== Segment start ==

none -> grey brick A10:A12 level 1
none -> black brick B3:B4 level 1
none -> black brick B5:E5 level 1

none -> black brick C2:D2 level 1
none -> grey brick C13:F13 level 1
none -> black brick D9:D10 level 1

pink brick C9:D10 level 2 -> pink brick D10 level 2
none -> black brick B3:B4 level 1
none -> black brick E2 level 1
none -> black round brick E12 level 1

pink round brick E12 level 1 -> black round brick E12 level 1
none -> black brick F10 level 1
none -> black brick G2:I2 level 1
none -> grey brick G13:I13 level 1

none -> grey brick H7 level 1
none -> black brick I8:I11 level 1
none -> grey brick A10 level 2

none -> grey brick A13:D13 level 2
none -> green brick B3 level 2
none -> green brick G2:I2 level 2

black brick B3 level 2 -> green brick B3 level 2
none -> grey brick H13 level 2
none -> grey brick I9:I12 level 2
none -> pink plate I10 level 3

== Segment end ==

* Exercise brief *
Collect every line above that contains the word "pink".

* Written answer *
pink brick C9:D10 level 2 -> pink brick D10 level 2
pink round brick E12 level 1 -> black round brick E12 level 1
none -> pink plate I10 level 3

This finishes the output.